_REQUIRED ACTION_: Copy out all of the records below word for word, leaving out the pictures.
Segment Start: GIVEN RECORDS
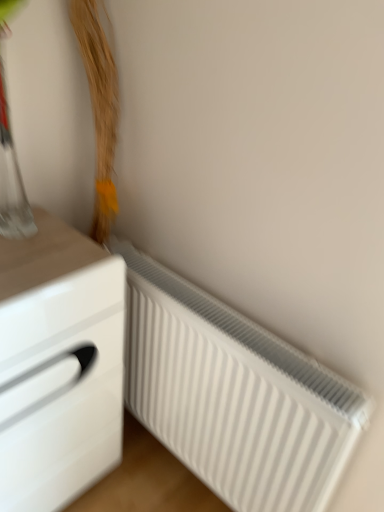
Question: Considering the relative sizes of white ribbed radiator at lower right and white glossy chest of drawers at left in the image provided, is white ribbed radiator at lower right smaller than white glossy chest of drawers at left?

Choices:
 (A) yes
 (B) no

Answer: (A)

Question: Considering the relative sizes of white ribbed radiator at lower right and white glossy chest of drawers at left in the image provided, is white ribbed radiator at lower right shorter than white glossy chest of drawers at left?

Choices:
 (A) yes
 (B) no

Answer: (A)

Question: Does white ribbed radiator at lower right turn towards white glossy chest of drawers at left?

Choices:
 (A) yes
 (B) no

Answer: (A)

Question: From the image's perspective, is white ribbed radiator at lower right located above white glossy chest of drawers at left?

Choices:
 (A) no
 (B) yes

Answer: (A)

Question: Can white glossy chest of drawers at left be found inside white ribbed radiator at lower right?

Choices:
 (A) no
 (B) yes

Answer: (A)

Question: Is white ribbed radiator at lower right taller than white glossy chest of drawers at left?

Choices:
 (A) no
 (B) yes

Answer: (A)

Question: Is white glossy chest of drawers at left at the right side of white ribbed radiator at lower right?

Choices:
 (A) no
 (B) yes

Answer: (A)

Question: Is white glossy chest of drawers at left outside white ribbed radiator at lower right?

Choices:
 (A) yes
 (B) no

Answer: (A)

Question: Is white glossy chest of drawers at left facing towards white ribbed radiator at lower right?

Choices:
 (A) no
 (B) yes

Answer: (A)

Question: Does white glossy chest of drawers at left appear on the left side of white ribbed radiator at lower right?

Choices:
 (A) no
 (B) yes

Answer: (B)

Question: Does white glossy chest of drawers at left have a greater width compared to white ribbed radiator at lower right?

Choices:
 (A) no
 (B) yes

Answer: (B)

Question: From the image's perspective, does white glossy chest of drawers at left appear lower than white ribbed radiator at lower right?

Choices:
 (A) no
 (B) yes

Answer: (A)

Question: Considering the positions of white ribbed radiator at lower right and white glossy chest of drawers at left in the image, is white ribbed radiator at lower right taller or shorter than white glossy chest of drawers at left?

Choices:
 (A) short
 (B) tall

Answer: (A)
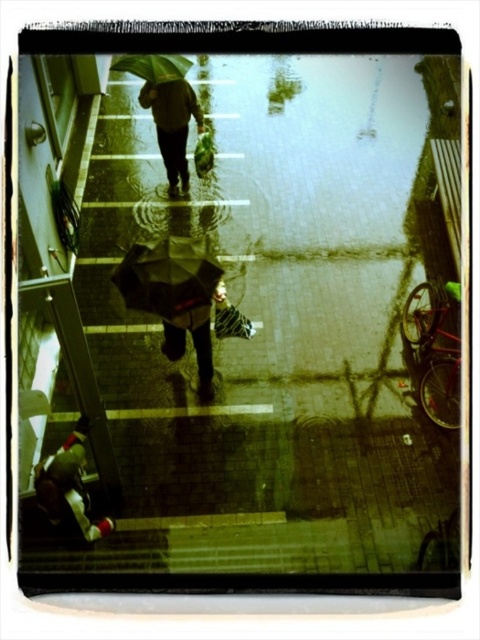
Question: Observing the image, what is the correct spatial positioning of matte black umbrella at upper center in reference to green matte umbrella at upper center?

Choices:
 (A) above
 (B) below

Answer: (B)

Question: Which object is the closest to the red fabric bag at lower left?

Choices:
 (A) matte black umbrella at upper center
 (B) transparent plastic umbrella at center
 (C) green matte umbrella at upper center

Answer: (B)

Question: Can you confirm if red fabric bag at lower left is thinner than green matte umbrella at upper center?

Choices:
 (A) no
 (B) yes

Answer: (B)

Question: Which object appears farthest from the camera in this image?

Choices:
 (A) transparent plastic umbrella at center
 (B) red fabric bag at lower left
 (C) matte black umbrella at upper center
 (D) green matte umbrella at upper center

Answer: (C)

Question: Can you confirm if transparent plastic umbrella at center is positioned to the left of matte black umbrella at upper center?

Choices:
 (A) yes
 (B) no

Answer: (B)

Question: Based on their relative distances, which object is farther from the red fabric bag at lower left?

Choices:
 (A) matte black umbrella at upper center
 (B) transparent plastic umbrella at center

Answer: (A)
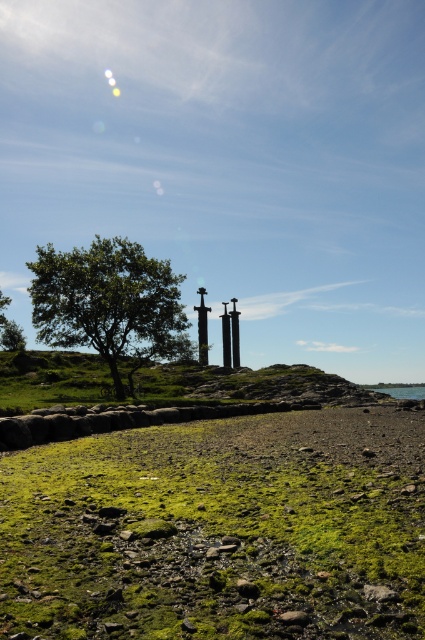
Which is behind, point (65, 276) or point (237, 316)?

The point (237, 316) is behind.

Who is more forward, (78, 308) or (238, 344)?

Point (78, 308) is more forward.

Where is `green leafy tree at center`? green leafy tree at center is located at coordinates (107, 301).

You are a GUI agent. You are given a task and a screenshot of the screen. Output one action in this format:
    pyautogui.click(x=<x>, y=<y>)
    Task: Click on the green leafy tree at center
    The image size is (425, 640).
    Given the screenshot: What is the action you would take?
    pyautogui.click(x=107, y=301)

Does black metal pole at center have a smaller size compared to polished metal sword at center?

Incorrect, black metal pole at center is not smaller in size than polished metal sword at center.

Which is in front, point (231, 300) or point (229, 317)?

Point (229, 317) is more forward.

Where is `black metal pole at center`? This screenshot has width=425, height=640. black metal pole at center is located at coordinates (235, 333).

Who is lower down, green leafy tree at center or polished metal sword at center?

Positioned lower is green leafy tree at center.

Can you confirm if green leafy tree at center is wider than polished metal sword at center?

Indeed, green leafy tree at center has a greater width compared to polished metal sword at center.

In the scene shown: Measure the distance between point (56, 301) and camera.

Point (56, 301) is 38.35 meters away from camera.

Locate an element on the screen. This screenshot has height=640, width=425. green leafy tree at center is located at coordinates (107, 301).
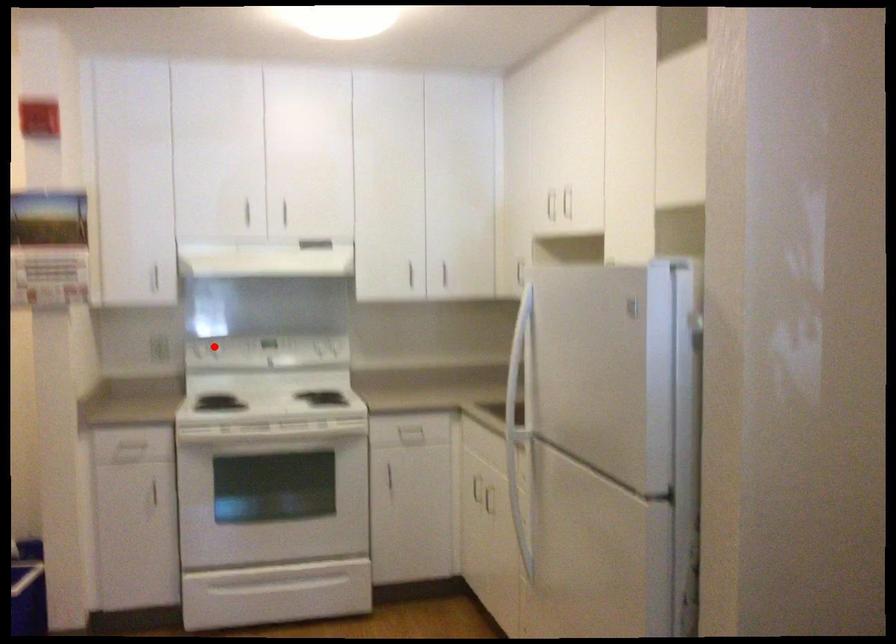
Segment End: GIVEN RECORDS
_ANSWER_:
Question: Considering the relative sizes of white ribbed radiator at lower right and white glossy chest of drawers at left in the image provided, is white ribbed radiator at lower right smaller than white glossy chest of drawers at left?

Choices:
 (A) yes
 (B) no

Answer: (A)

Question: Considering the relative sizes of white ribbed radiator at lower right and white glossy chest of drawers at left in the image provided, is white ribbed radiator at lower right shorter than white glossy chest of drawers at left?

Choices:
 (A) yes
 (B) no

Answer: (A)

Question: Does white ribbed radiator at lower right turn towards white glossy chest of drawers at left?

Choices:
 (A) yes
 (B) no

Answer: (A)

Question: From the image's perspective, is white ribbed radiator at lower right located above white glossy chest of drawers at left?

Choices:
 (A) no
 (B) yes

Answer: (A)

Question: Can white glossy chest of drawers at left be found inside white ribbed radiator at lower right?

Choices:
 (A) no
 (B) yes

Answer: (A)

Question: Is white ribbed radiator at lower right taller than white glossy chest of drawers at left?

Choices:
 (A) no
 (B) yes

Answer: (A)

Question: Is white glossy chest of drawers at left at the right side of white ribbed radiator at lower right?

Choices:
 (A) no
 (B) yes

Answer: (A)

Question: Is white glossy chest of drawers at left outside white ribbed radiator at lower right?

Choices:
 (A) yes
 (B) no

Answer: (A)

Question: Is white glossy chest of drawers at left facing towards white ribbed radiator at lower right?

Choices:
 (A) no
 (B) yes

Answer: (A)

Question: Does white glossy chest of drawers at left appear on the left side of white ribbed radiator at lower right?

Choices:
 (A) no
 (B) yes

Answer: (B)

Question: Does white glossy chest of drawers at left have a greater width compared to white ribbed radiator at lower right?

Choices:
 (A) no
 (B) yes

Answer: (B)

Question: From the image's perspective, does white glossy chest of drawers at left appear lower than white ribbed radiator at lower right?

Choices:
 (A) no
 (B) yes

Answer: (A)

Question: Considering the positions of white ribbed radiator at lower right and white glossy chest of drawers at left in the image, is white ribbed radiator at lower right taller or shorter than white glossy chest of drawers at left?

Choices:
 (A) short
 (B) tall

Answer: (A)
Question: Observing the image, what is the correct spatial positioning of matte black umbrella at upper center in reference to green matte umbrella at upper center?

Choices:
 (A) above
 (B) below

Answer: (B)

Question: Which object is the closest to the red fabric bag at lower left?

Choices:
 (A) matte black umbrella at upper center
 (B) transparent plastic umbrella at center
 (C) green matte umbrella at upper center

Answer: (B)

Question: Can you confirm if red fabric bag at lower left is thinner than green matte umbrella at upper center?

Choices:
 (A) no
 (B) yes

Answer: (B)

Question: Which object appears farthest from the camera in this image?

Choices:
 (A) transparent plastic umbrella at center
 (B) red fabric bag at lower left
 (C) matte black umbrella at upper center
 (D) green matte umbrella at upper center

Answer: (C)

Question: Can you confirm if transparent plastic umbrella at center is positioned to the left of matte black umbrella at upper center?

Choices:
 (A) yes
 (B) no

Answer: (B)

Question: Based on their relative distances, which object is farther from the red fabric bag at lower left?

Choices:
 (A) matte black umbrella at upper center
 (B) transparent plastic umbrella at center

Answer: (A)
Which is behind, point (65, 276) or point (237, 316)?

The point (237, 316) is behind.

Who is more forward, (78, 308) or (238, 344)?

Point (78, 308) is more forward.

Where is `green leafy tree at center`? green leafy tree at center is located at coordinates (107, 301).

You are a GUI agent. You are given a task and a screenshot of the screen. Output one action in this format:
    pyautogui.click(x=<x>, y=<y>)
    Task: Click on the green leafy tree at center
    The image size is (425, 640).
    Given the screenshot: What is the action you would take?
    pyautogui.click(x=107, y=301)

Does black metal pole at center have a smaller size compared to polished metal sword at center?

Incorrect, black metal pole at center is not smaller in size than polished metal sword at center.

Which is in front, point (231, 300) or point (229, 317)?

Point (229, 317) is more forward.

Where is `black metal pole at center`? This screenshot has width=425, height=640. black metal pole at center is located at coordinates (235, 333).

Who is lower down, green leafy tree at center or polished metal sword at center?

Positioned lower is green leafy tree at center.

Can you confirm if green leafy tree at center is wider than polished metal sword at center?

Indeed, green leafy tree at center has a greater width compared to polished metal sword at center.

In the scene shown: Measure the distance between point (56, 301) and camera.

Point (56, 301) is 38.35 meters away from camera.

Locate an element on the screen. This screenshot has height=640, width=425. green leafy tree at center is located at coordinates (107, 301).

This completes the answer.